TASK TO COMPLETE
Would you output the listing exactly, with every image omitted?

INFORMATION PROVIDED
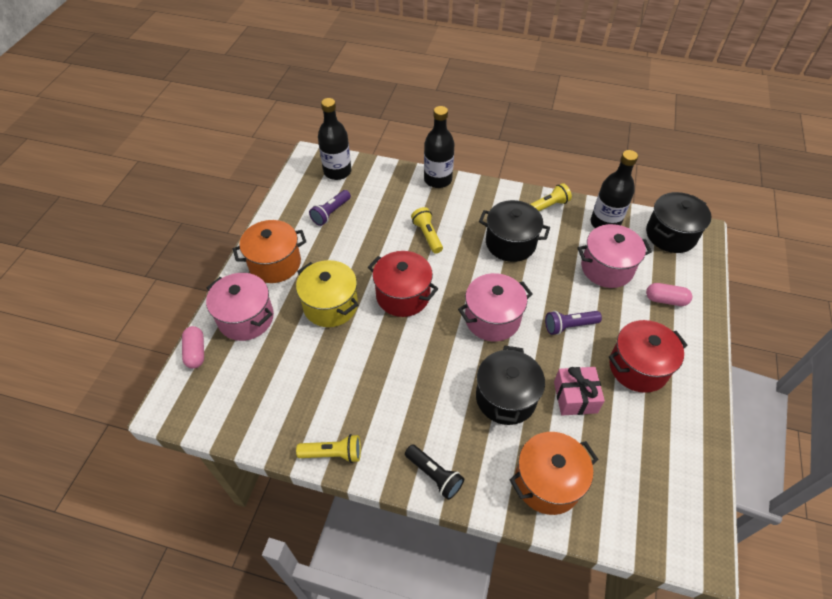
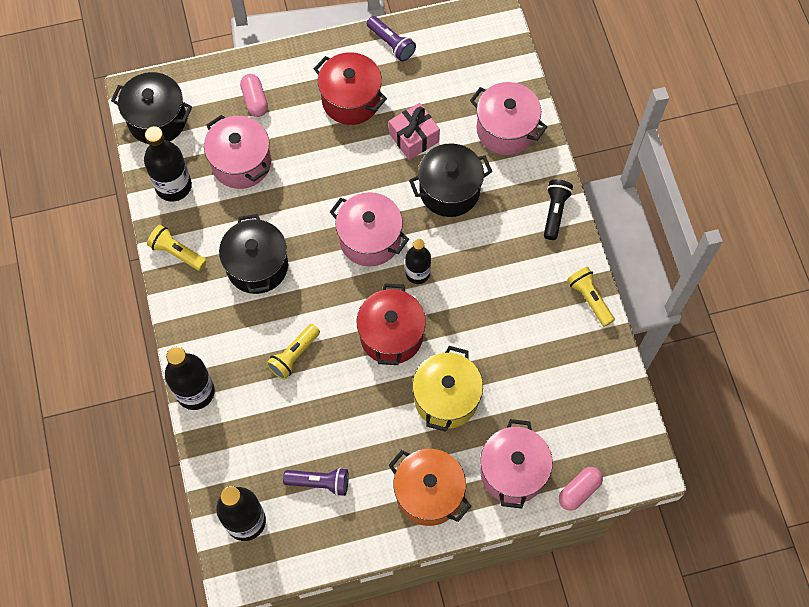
camera: 120 degrees left, 15 degrees up
(442, 336) = (417, 273): none -> black bottle
(547, 482) = (505, 129): orange pot -> pink pot
(569, 326) = (337, 170): purple flashlight -> purple flashlight (391, 44)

SOLUTION TO THE EXERCISE
camera: 120 degrees left, 15 degrees up
(442, 336) = (417, 273): none -> black bottle
(547, 482) = (505, 129): orange pot -> pink pot
(569, 326) = (337, 170): purple flashlight -> purple flashlight (391, 44)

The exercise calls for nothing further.